YOUR OBJECTIVE: Revise the records below, replacing every occurrence of "pitcher" with "jug" and leaving all other text unchanged. Omit the pictures from your output.

SUPPLIED ENTRIES:

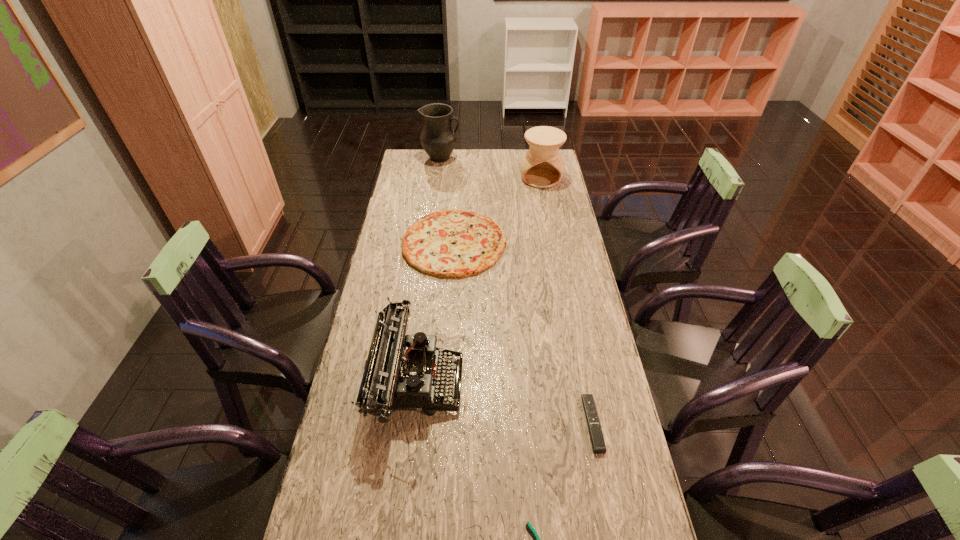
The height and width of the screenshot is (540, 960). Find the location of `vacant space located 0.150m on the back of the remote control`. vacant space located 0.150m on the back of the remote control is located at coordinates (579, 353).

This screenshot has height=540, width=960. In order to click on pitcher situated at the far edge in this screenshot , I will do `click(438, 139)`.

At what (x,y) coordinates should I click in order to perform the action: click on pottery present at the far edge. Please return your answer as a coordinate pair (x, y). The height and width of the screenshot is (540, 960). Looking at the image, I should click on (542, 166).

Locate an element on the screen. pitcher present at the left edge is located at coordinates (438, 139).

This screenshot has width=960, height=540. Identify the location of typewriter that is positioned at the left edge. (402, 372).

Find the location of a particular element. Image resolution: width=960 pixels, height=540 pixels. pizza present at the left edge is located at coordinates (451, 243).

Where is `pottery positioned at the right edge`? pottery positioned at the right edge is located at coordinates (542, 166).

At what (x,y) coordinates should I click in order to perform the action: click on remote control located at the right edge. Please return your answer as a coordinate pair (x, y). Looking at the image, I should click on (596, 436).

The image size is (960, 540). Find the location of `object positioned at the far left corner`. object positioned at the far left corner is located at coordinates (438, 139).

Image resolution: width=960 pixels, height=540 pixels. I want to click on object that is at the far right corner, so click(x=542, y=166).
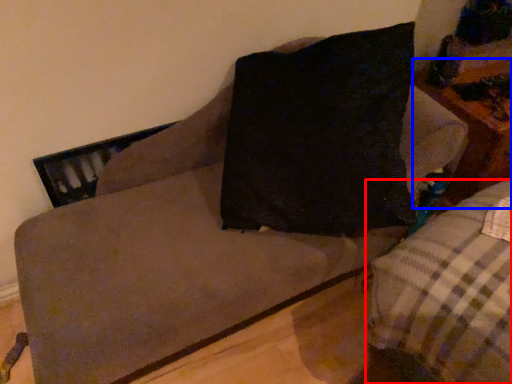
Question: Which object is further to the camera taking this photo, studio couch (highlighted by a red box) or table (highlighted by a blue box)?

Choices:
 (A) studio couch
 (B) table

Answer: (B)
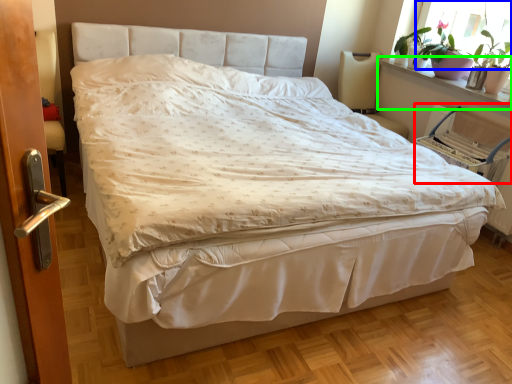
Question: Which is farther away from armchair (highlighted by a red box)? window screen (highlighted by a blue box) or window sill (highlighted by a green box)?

EXERCISE RESULT:
The height and width of the screenshot is (540, 960). Find the location of `vacant space located 0.150m on the back of the remote control`. vacant space located 0.150m on the back of the remote control is located at coordinates (579, 353).

This screenshot has height=540, width=960. In order to click on jug situated at the far edge in this screenshot , I will do `click(438, 139)`.

At what (x,y) coordinates should I click in order to perform the action: click on pottery present at the far edge. Please return your answer as a coordinate pair (x, y). The height and width of the screenshot is (540, 960). Looking at the image, I should click on (542, 166).

Locate an element on the screen. jug present at the left edge is located at coordinates (438, 139).

This screenshot has width=960, height=540. Identify the location of typewriter that is positioned at the left edge. (402, 372).

Find the location of a particular element. Image resolution: width=960 pixels, height=540 pixels. pizza present at the left edge is located at coordinates (451, 243).

Where is `pottery positioned at the right edge`? pottery positioned at the right edge is located at coordinates (542, 166).

At what (x,y) coordinates should I click in order to perform the action: click on remote control located at the right edge. Please return your answer as a coordinate pair (x, y). Looking at the image, I should click on (596, 436).

The image size is (960, 540). Find the location of `object positioned at the far left corner`. object positioned at the far left corner is located at coordinates (438, 139).

Image resolution: width=960 pixels, height=540 pixels. I want to click on object that is at the far right corner, so click(x=542, y=166).
Question: Which object is further to the camera taking this photo, studio couch (highlighted by a red box) or table (highlighted by a blue box)?

Choices:
 (A) studio couch
 (B) table

Answer: (B)
Question: Which is farther away from armchair (highlighted by a red box)? window screen (highlighted by a blue box) or window sill (highlighted by a green box)?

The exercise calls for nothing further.